═════ Entries supplied
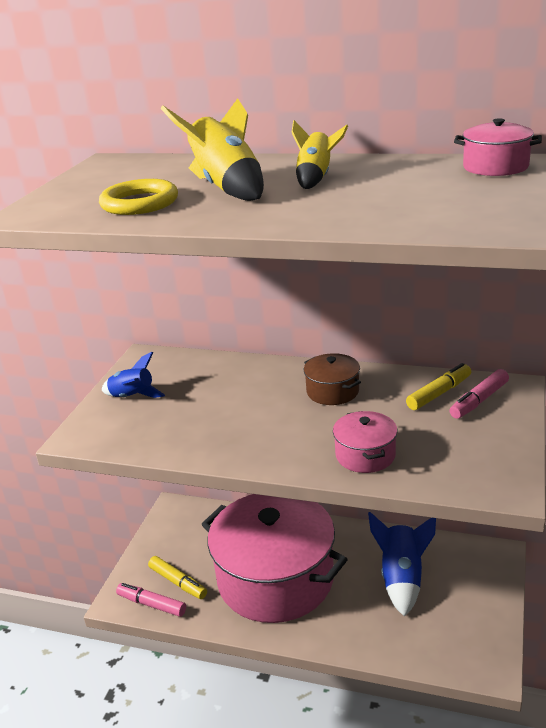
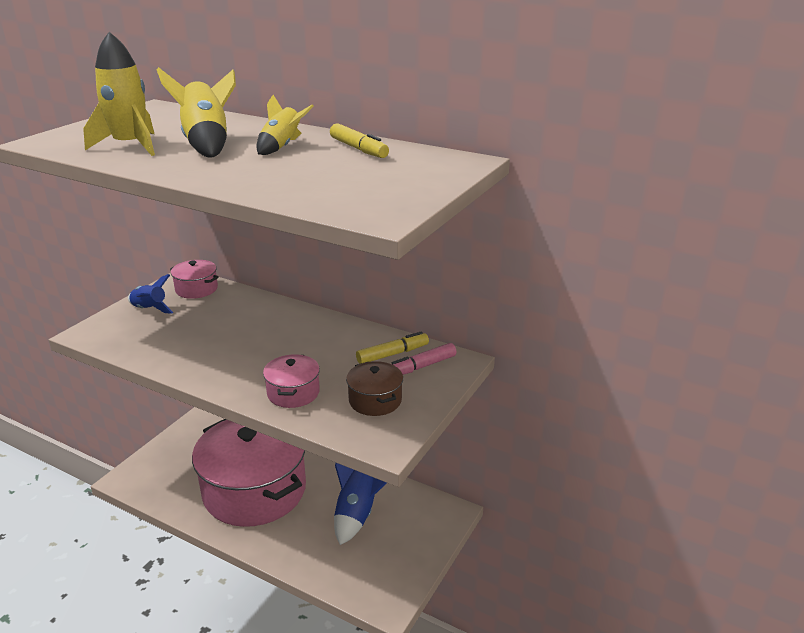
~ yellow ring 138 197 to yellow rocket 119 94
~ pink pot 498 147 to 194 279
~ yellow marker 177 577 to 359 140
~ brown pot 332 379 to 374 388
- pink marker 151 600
══════════
What lines above contain the word "marker"? Return each such line.

- Completed exercise -
~ yellow marker 177 577 to 359 140
- pink marker 151 600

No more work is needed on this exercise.